• Stored entries:

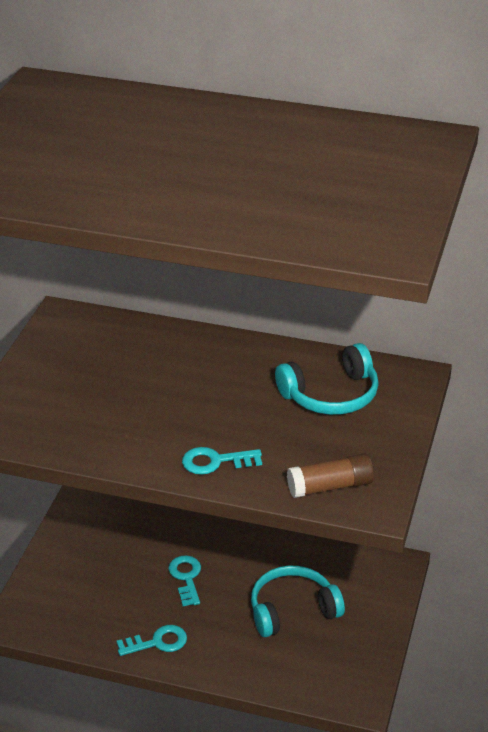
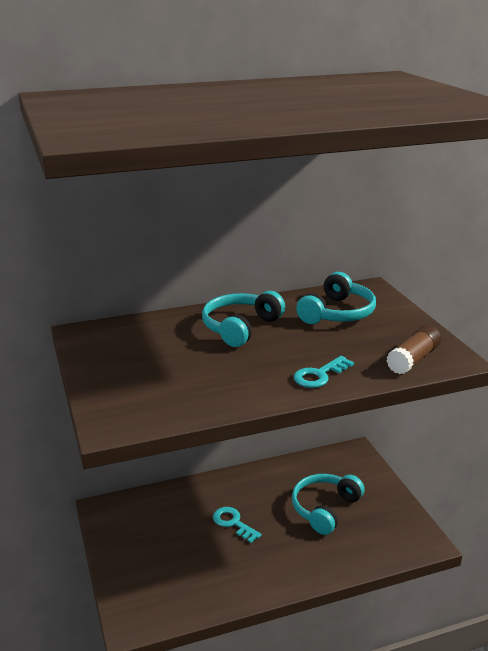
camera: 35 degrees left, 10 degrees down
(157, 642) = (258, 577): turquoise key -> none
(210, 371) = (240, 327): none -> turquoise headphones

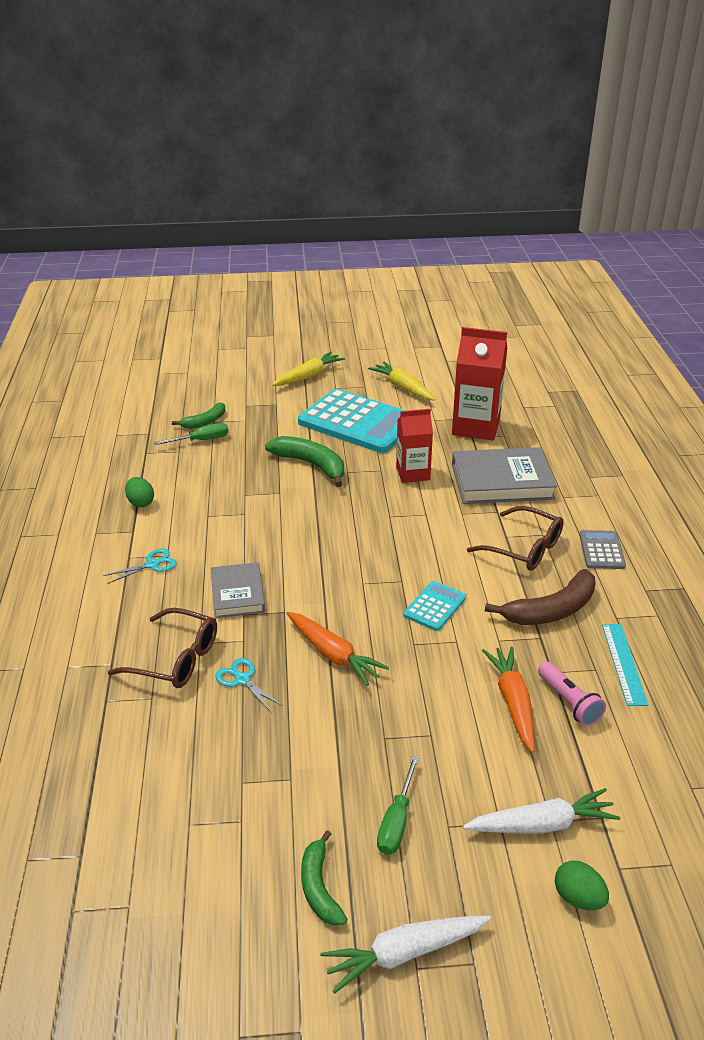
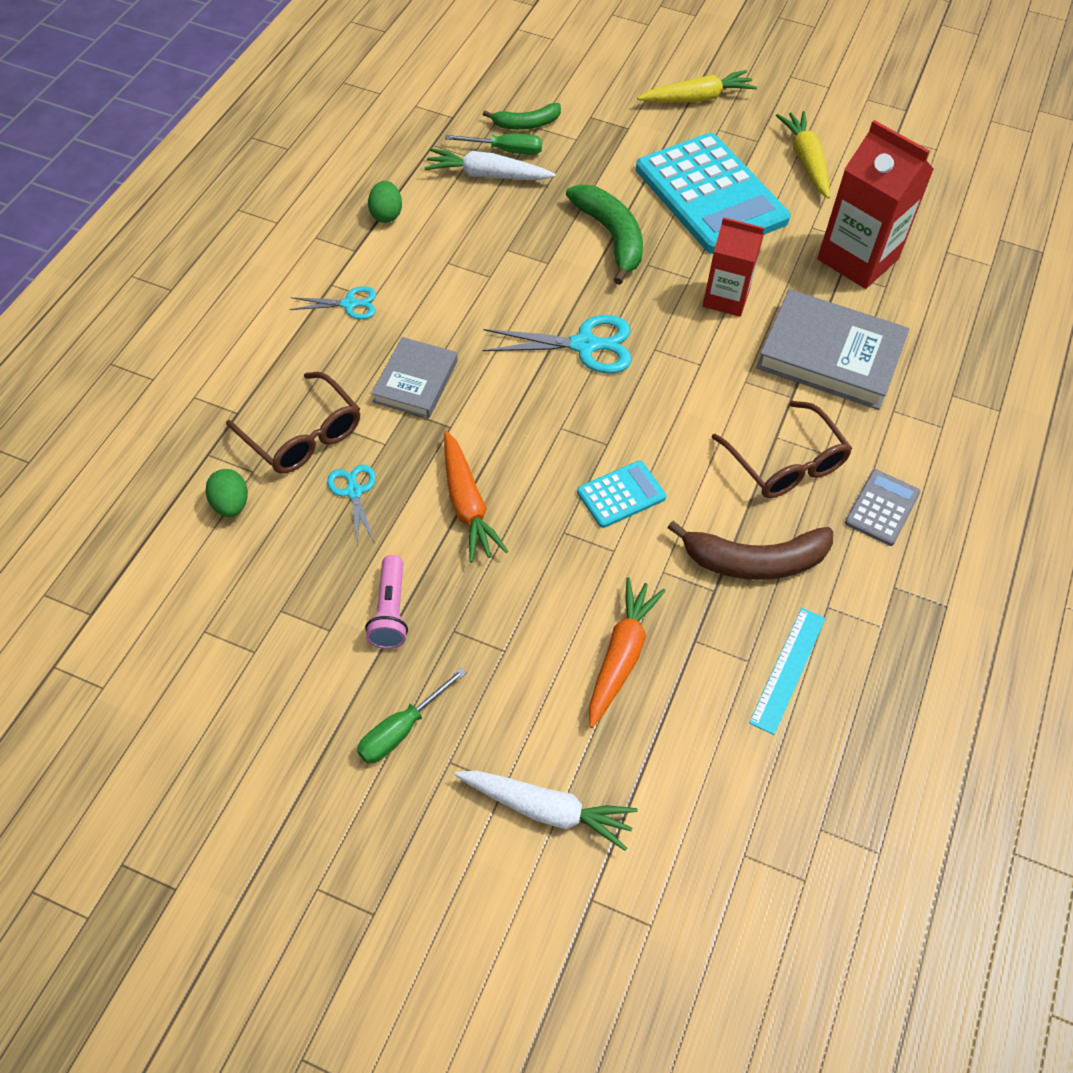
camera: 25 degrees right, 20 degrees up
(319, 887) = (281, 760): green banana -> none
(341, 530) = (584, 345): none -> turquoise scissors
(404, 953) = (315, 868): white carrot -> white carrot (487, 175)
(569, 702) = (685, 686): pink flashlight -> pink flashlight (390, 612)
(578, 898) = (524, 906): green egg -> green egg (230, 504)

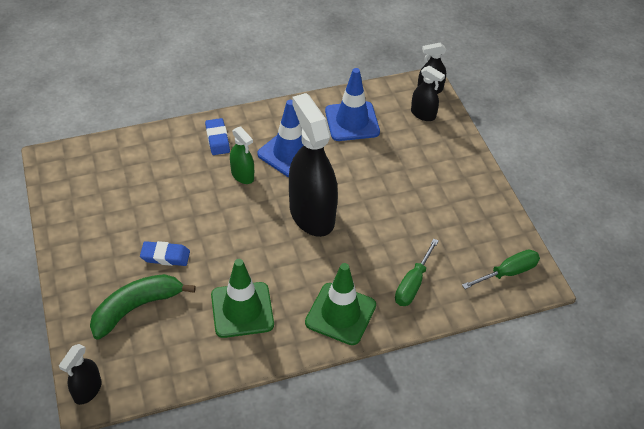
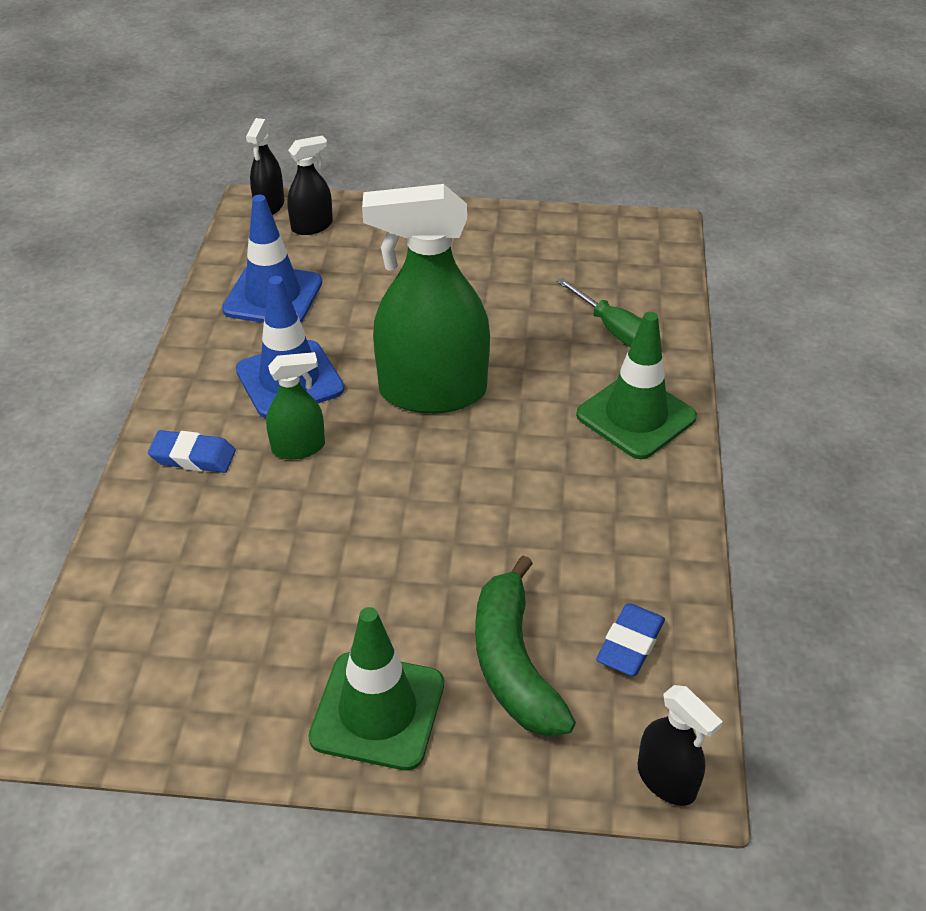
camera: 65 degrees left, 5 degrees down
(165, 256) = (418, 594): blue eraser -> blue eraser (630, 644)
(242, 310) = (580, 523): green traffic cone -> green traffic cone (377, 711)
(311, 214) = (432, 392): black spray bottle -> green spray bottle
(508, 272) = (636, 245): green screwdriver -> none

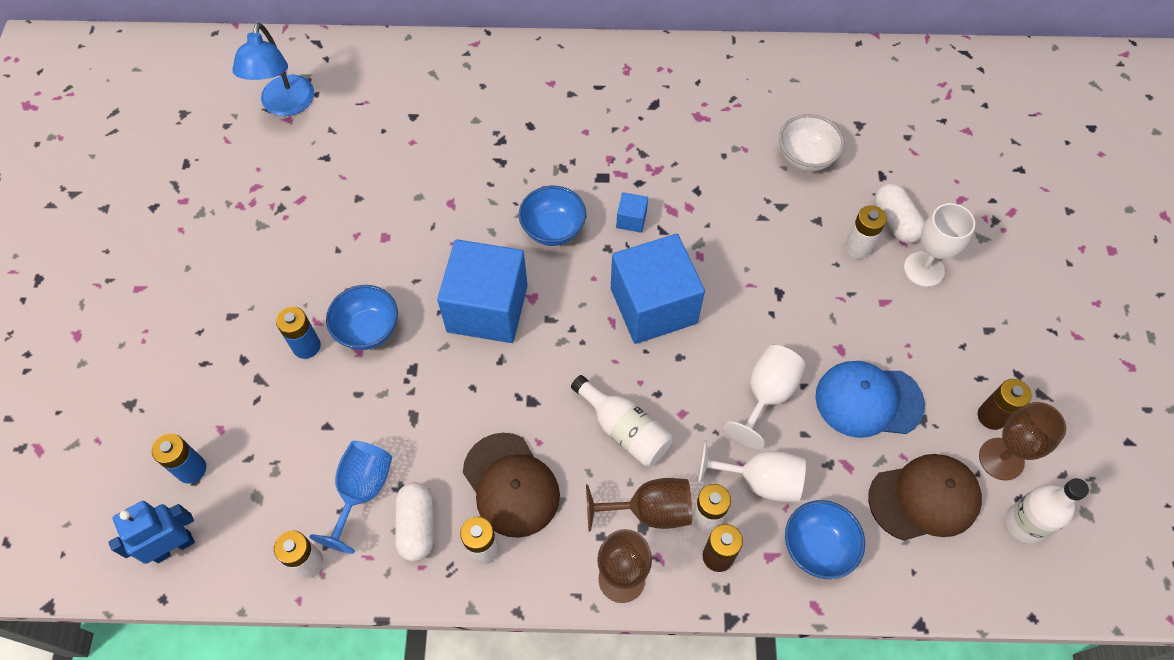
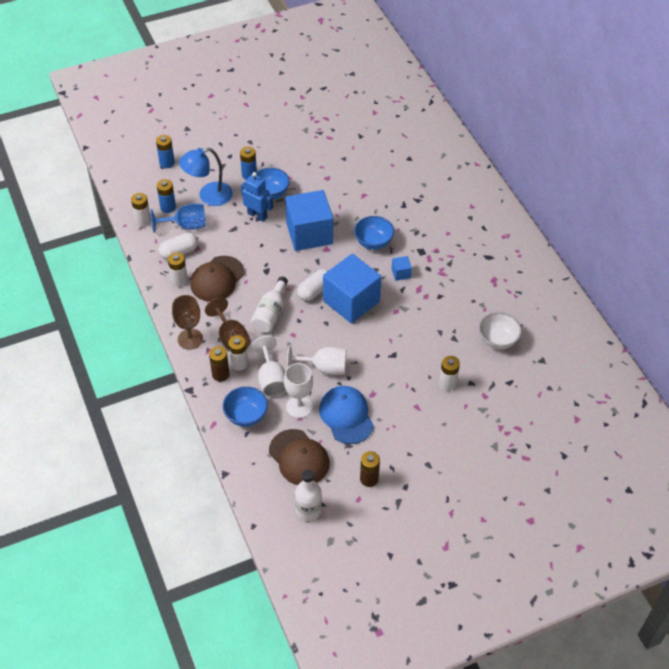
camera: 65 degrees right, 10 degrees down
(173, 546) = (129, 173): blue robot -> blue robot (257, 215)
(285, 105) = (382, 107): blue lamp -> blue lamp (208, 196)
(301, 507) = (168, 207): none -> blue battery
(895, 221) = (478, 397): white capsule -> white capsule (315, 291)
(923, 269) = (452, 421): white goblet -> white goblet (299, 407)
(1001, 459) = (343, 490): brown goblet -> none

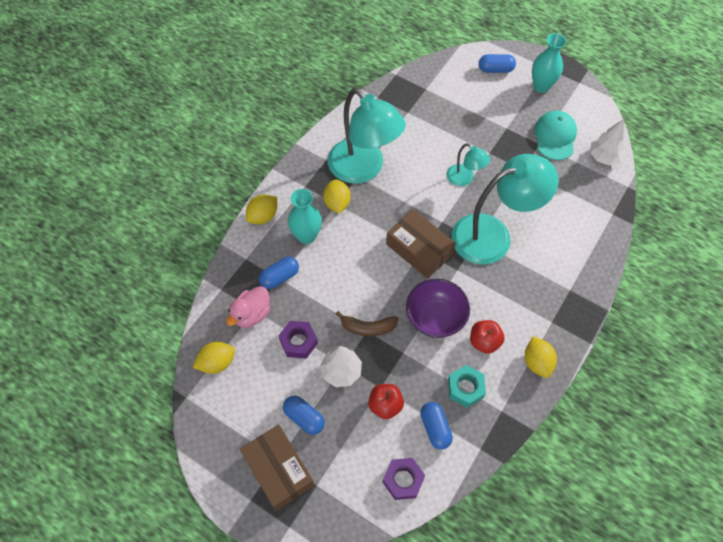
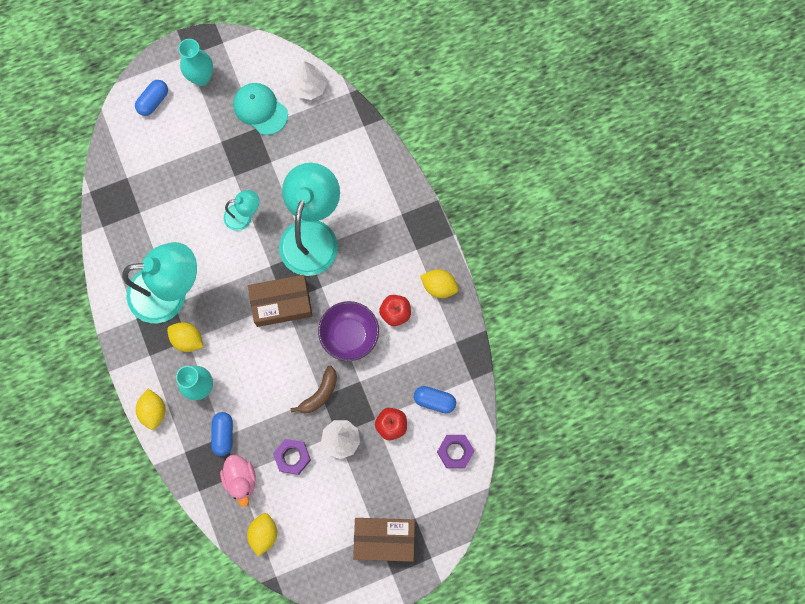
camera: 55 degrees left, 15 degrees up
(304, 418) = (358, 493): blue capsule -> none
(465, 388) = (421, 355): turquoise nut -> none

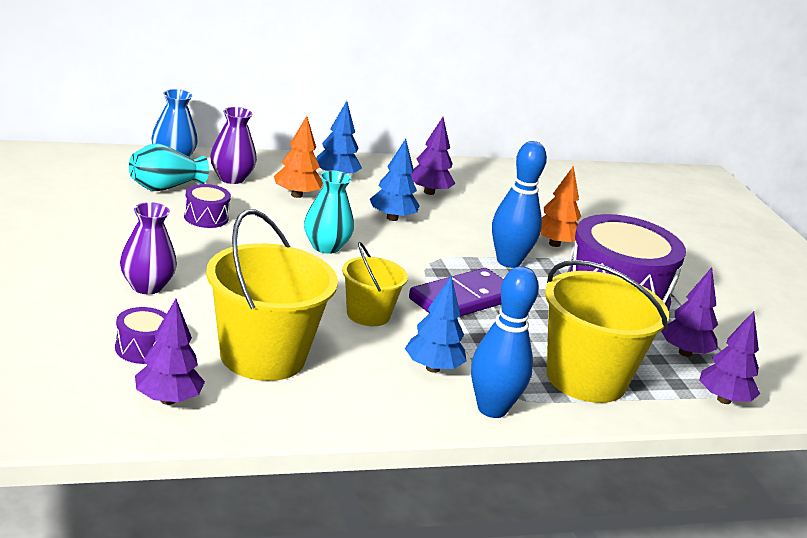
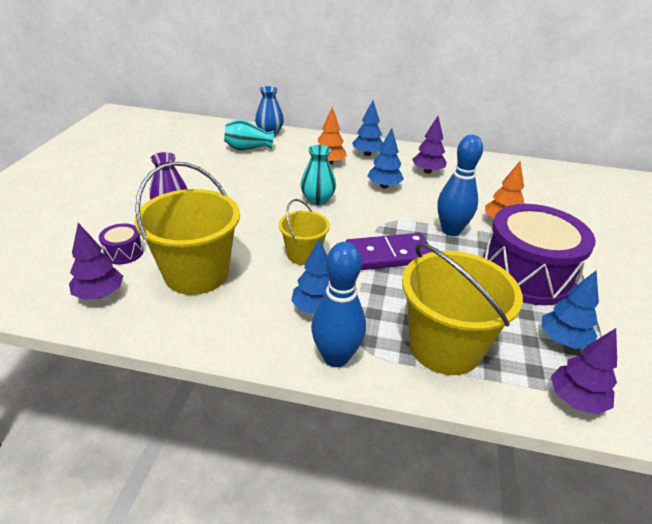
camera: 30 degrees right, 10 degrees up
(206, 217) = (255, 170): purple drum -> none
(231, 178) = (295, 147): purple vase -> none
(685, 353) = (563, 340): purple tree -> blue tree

• What you have to do: Scan the records above and tell how many lines include the word "right"; the number is all that should be written.

• Result of the task: 3